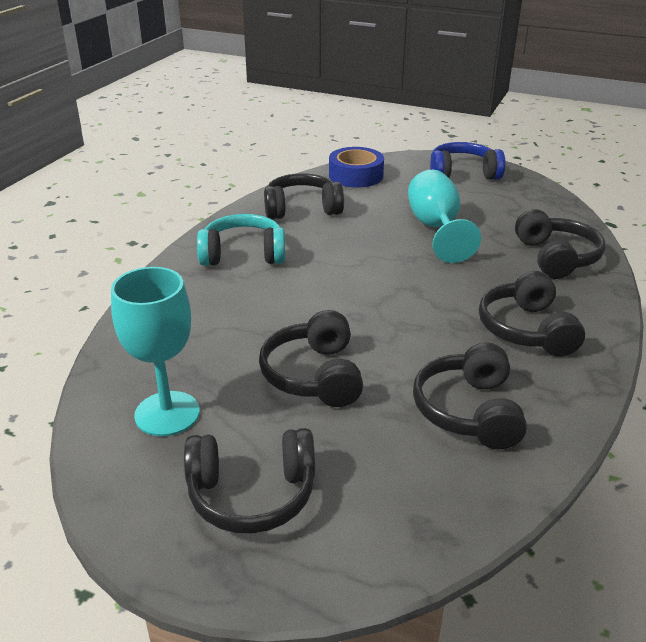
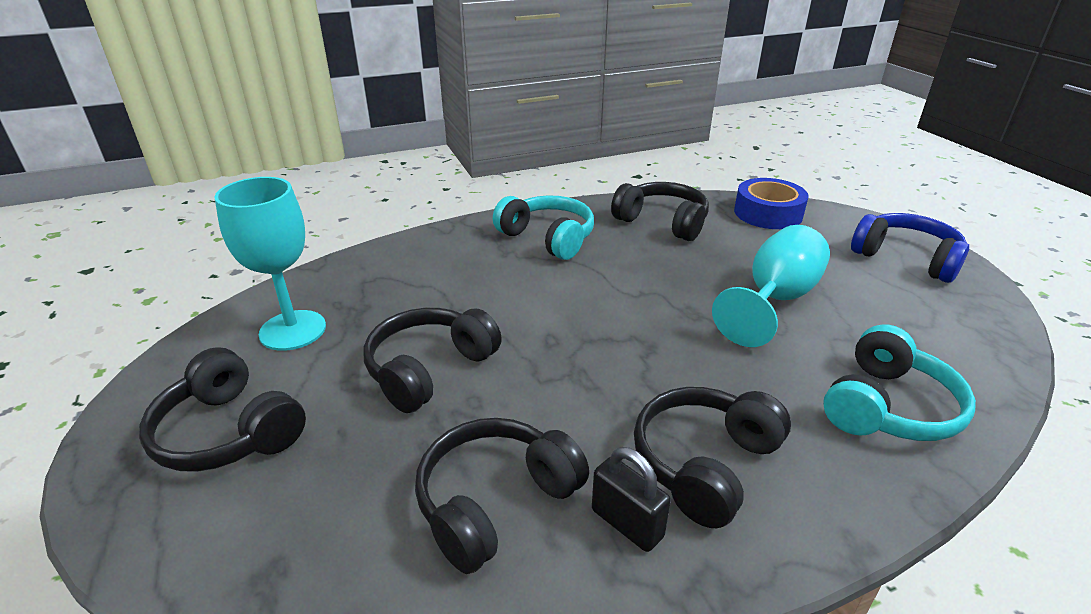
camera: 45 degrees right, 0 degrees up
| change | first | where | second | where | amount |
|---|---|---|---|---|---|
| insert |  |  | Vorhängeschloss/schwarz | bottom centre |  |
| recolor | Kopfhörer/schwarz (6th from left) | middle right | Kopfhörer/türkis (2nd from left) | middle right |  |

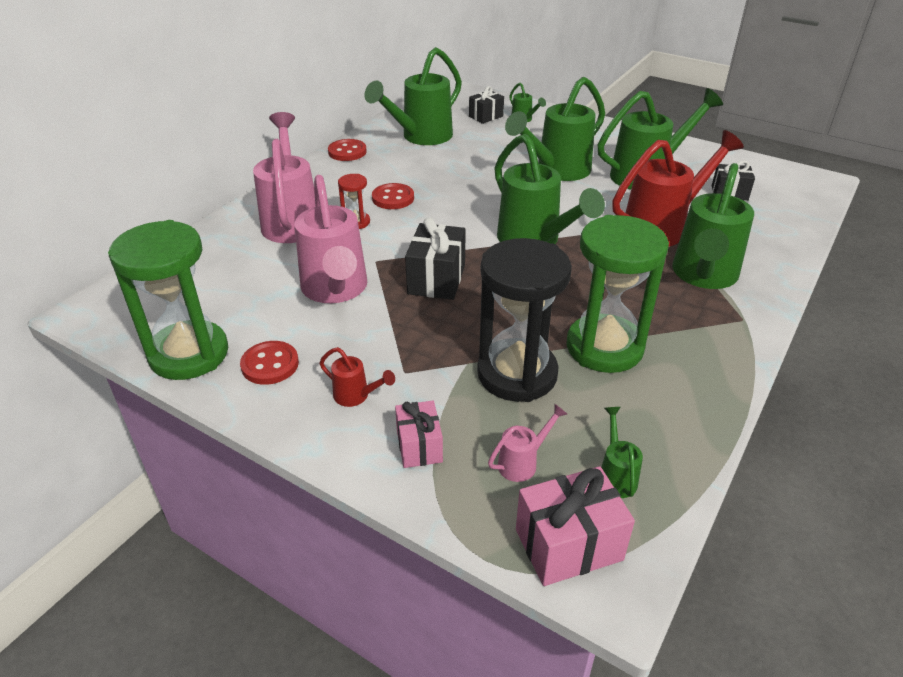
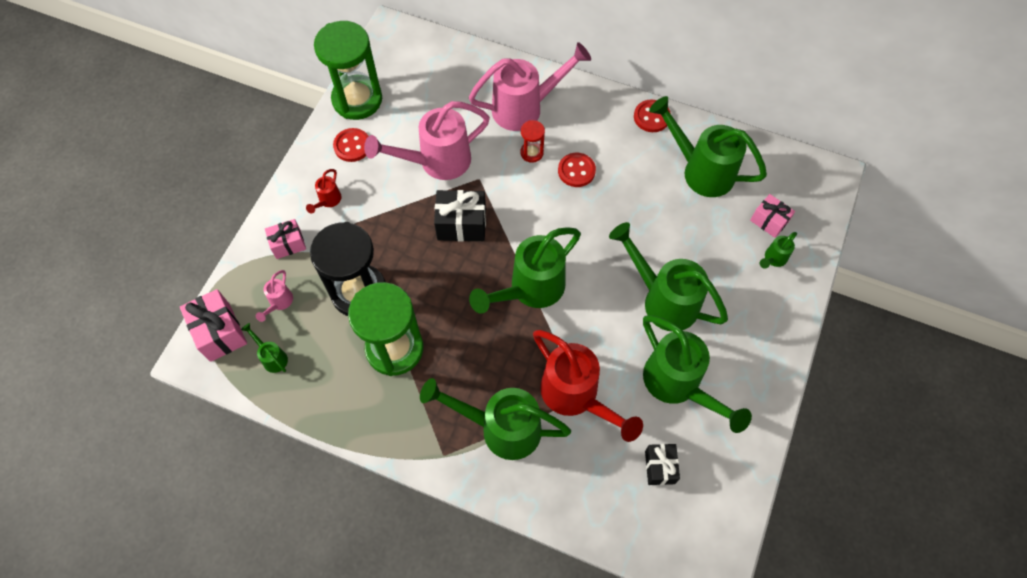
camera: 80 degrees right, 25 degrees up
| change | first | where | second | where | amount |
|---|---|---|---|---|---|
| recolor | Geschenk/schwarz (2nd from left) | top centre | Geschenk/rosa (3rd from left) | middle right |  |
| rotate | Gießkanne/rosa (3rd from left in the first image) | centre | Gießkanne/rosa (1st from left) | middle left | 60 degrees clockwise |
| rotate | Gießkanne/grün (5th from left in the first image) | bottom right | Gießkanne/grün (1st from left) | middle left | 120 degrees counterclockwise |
########################################
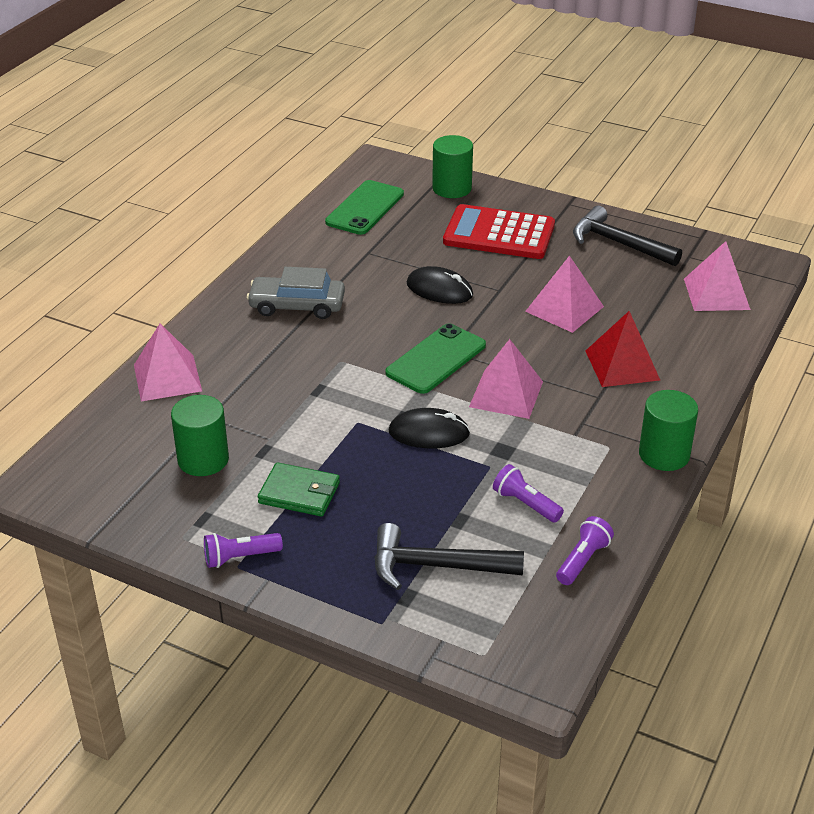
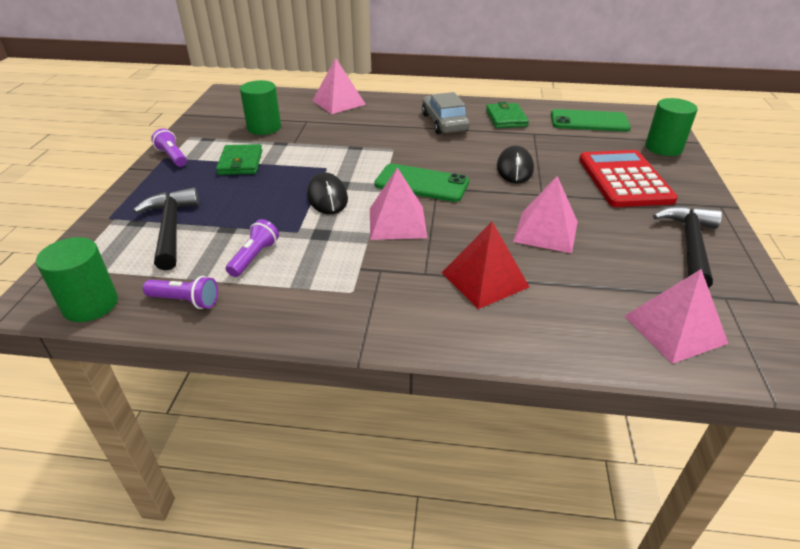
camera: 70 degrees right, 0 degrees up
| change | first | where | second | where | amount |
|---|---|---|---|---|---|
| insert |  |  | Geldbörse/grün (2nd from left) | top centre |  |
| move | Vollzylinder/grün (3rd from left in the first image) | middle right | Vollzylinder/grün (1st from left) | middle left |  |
########################################
Problem requirements
Copy the records above exactly, beginning at the line that contains "camera: 45 degrees right, 0 degrees up" and stopping after the line that contains "Vorhängeschloss/schwarz | bottom".

Response box
camera: 45 degrees right, 0 degrees up
| change | first | where | second | where | amount |
|---|---|---|---|---|---|
| insert |  |  | Vorhängeschloss/schwarz | bottom centre |  |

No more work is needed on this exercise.